MATERIAL:
►
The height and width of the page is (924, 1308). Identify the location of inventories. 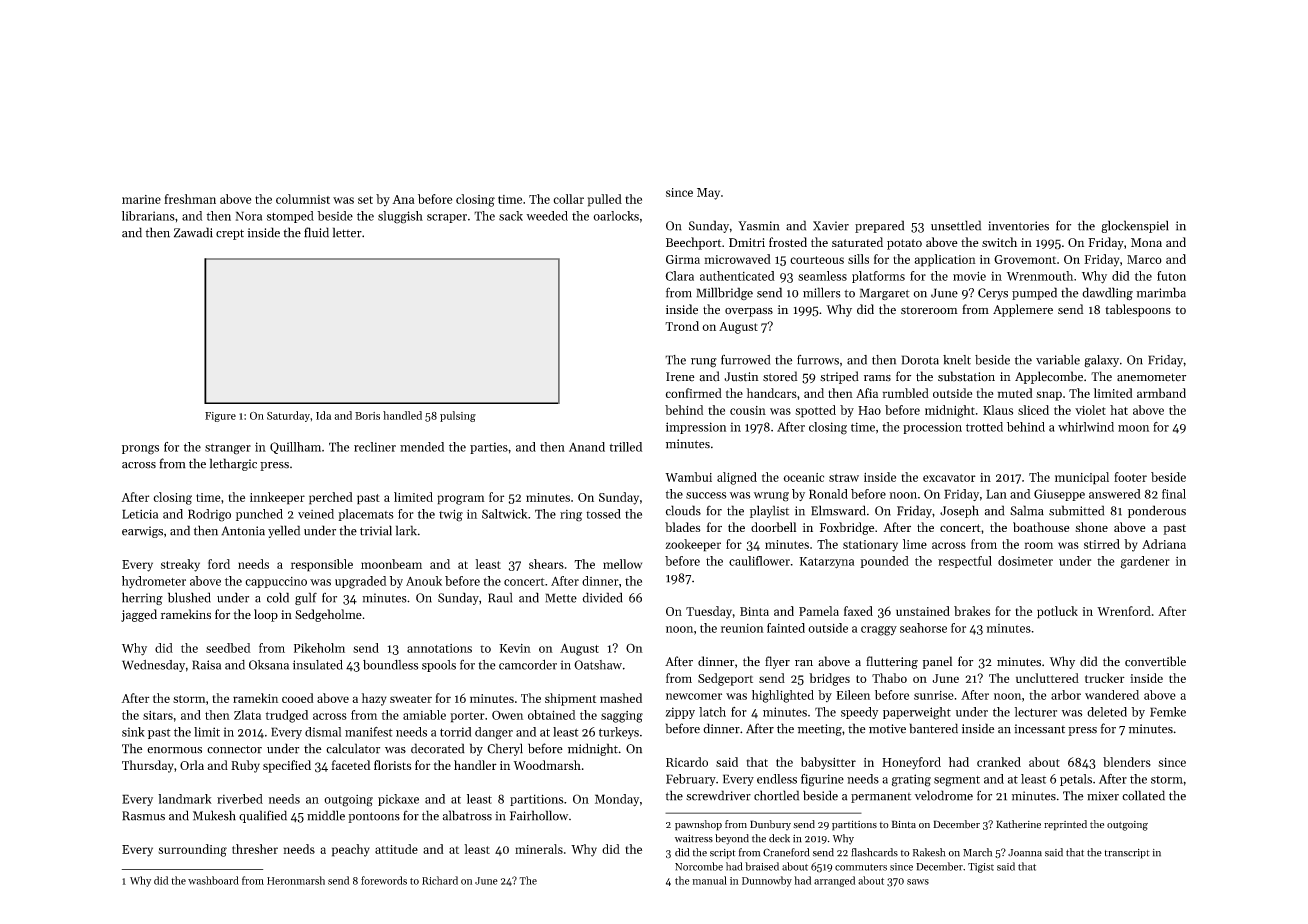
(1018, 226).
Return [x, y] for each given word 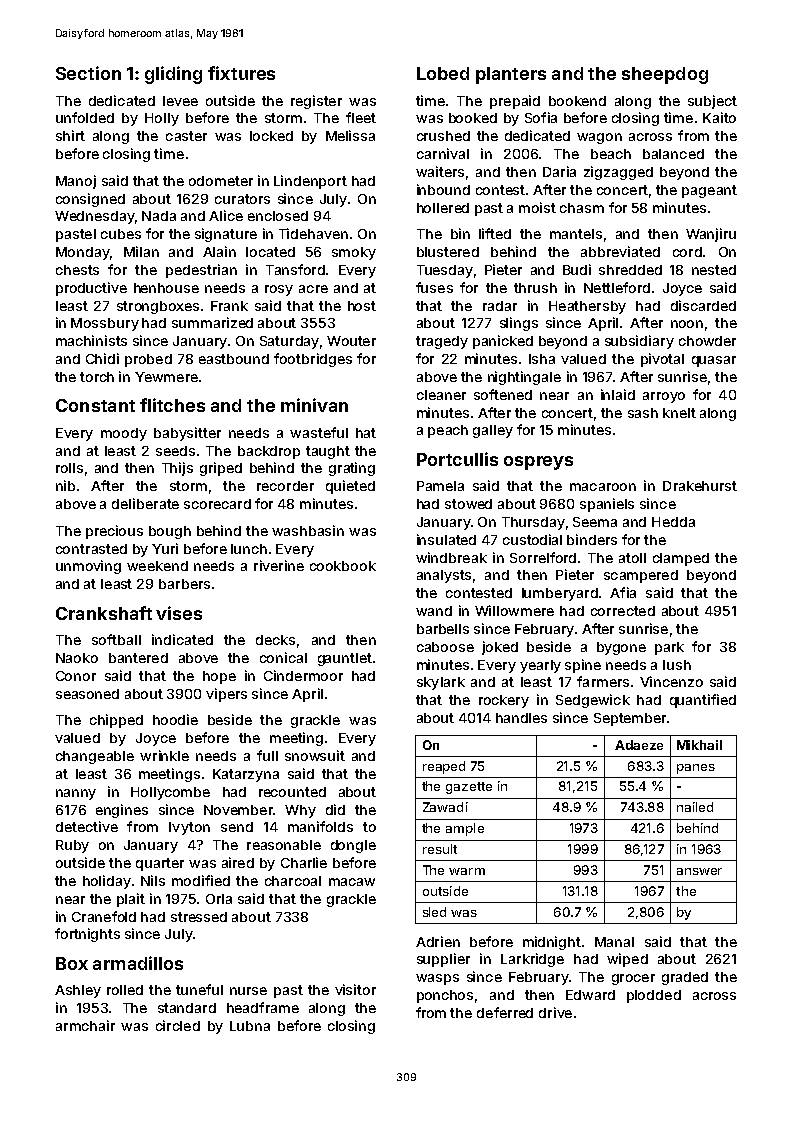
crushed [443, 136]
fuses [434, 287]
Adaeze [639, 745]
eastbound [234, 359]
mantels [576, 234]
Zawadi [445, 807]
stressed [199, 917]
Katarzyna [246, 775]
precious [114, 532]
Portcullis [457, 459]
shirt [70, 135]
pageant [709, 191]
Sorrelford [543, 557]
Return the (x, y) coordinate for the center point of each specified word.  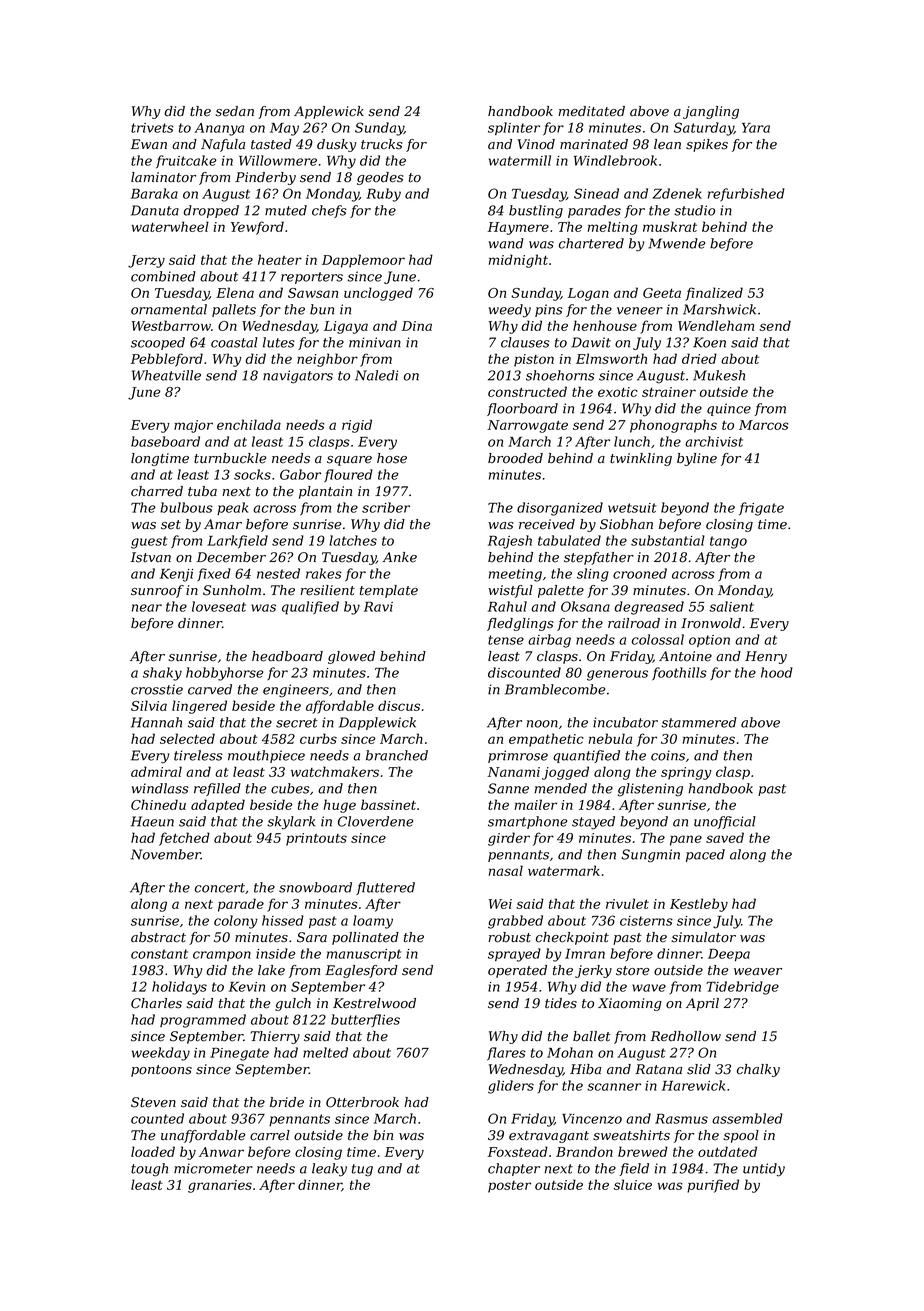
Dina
◄
►
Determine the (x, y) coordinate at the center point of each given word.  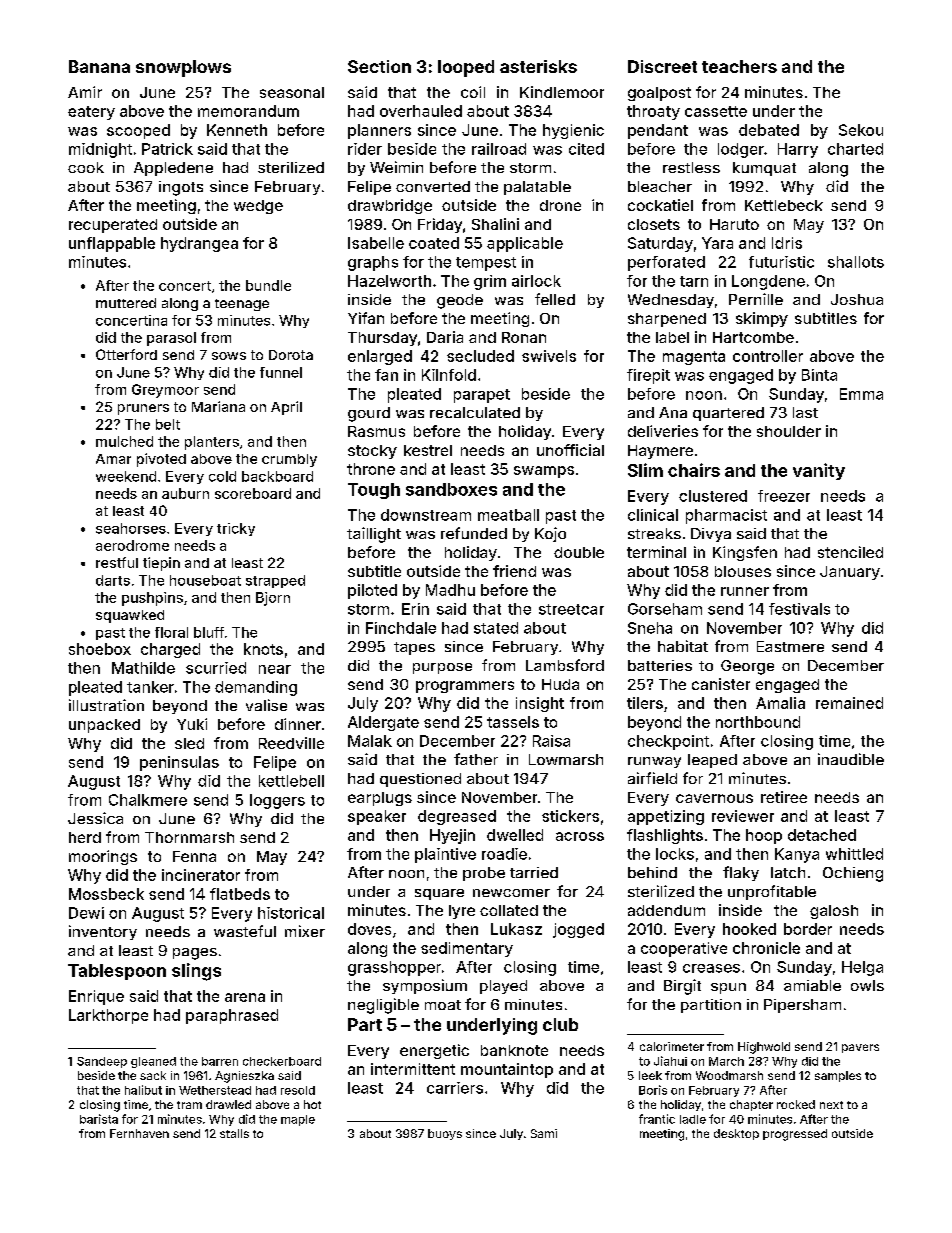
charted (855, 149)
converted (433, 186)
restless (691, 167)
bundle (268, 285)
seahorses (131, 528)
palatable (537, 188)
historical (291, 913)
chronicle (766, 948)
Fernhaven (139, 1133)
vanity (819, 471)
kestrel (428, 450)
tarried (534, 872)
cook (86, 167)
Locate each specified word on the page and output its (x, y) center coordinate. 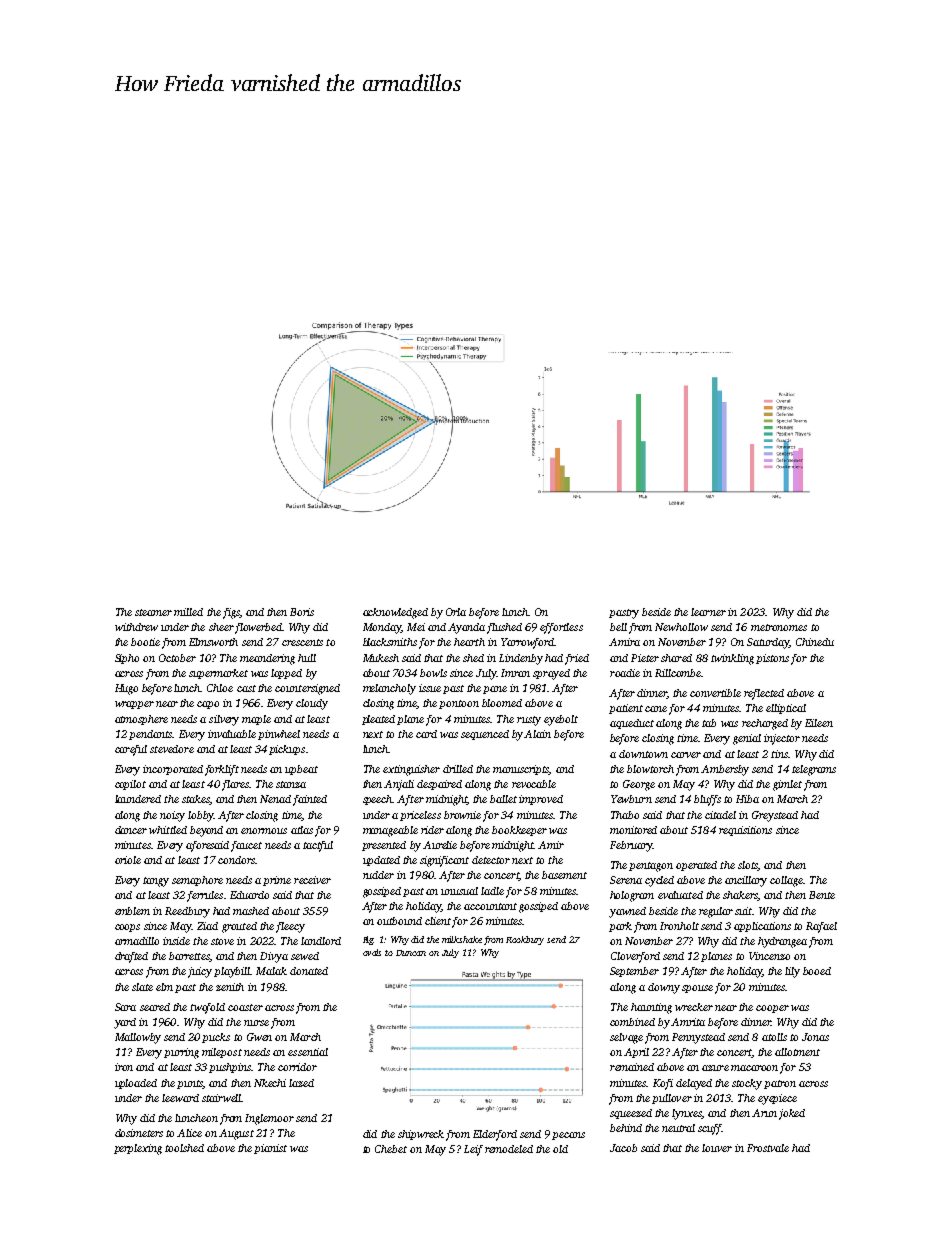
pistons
◄
Output the rows in the first block exactly as they appear, starting with the line that contains "The height and" and going on through the line that contains "pageant [709, 191]", and leave the pictures out.

The height and width of the page is (924, 1308). Identify the location of inventories. 
(1018, 226).
Return [x, y] for each given word 
crushed [443, 136]
fuses [434, 287]
Adaeze [639, 745]
eastbound [234, 359]
mantels [576, 234]
Zawadi [445, 807]
stressed [199, 917]
Katarzyna [246, 775]
precious [114, 532]
Portcullis [457, 459]
shirt [70, 135]
pageant [709, 191]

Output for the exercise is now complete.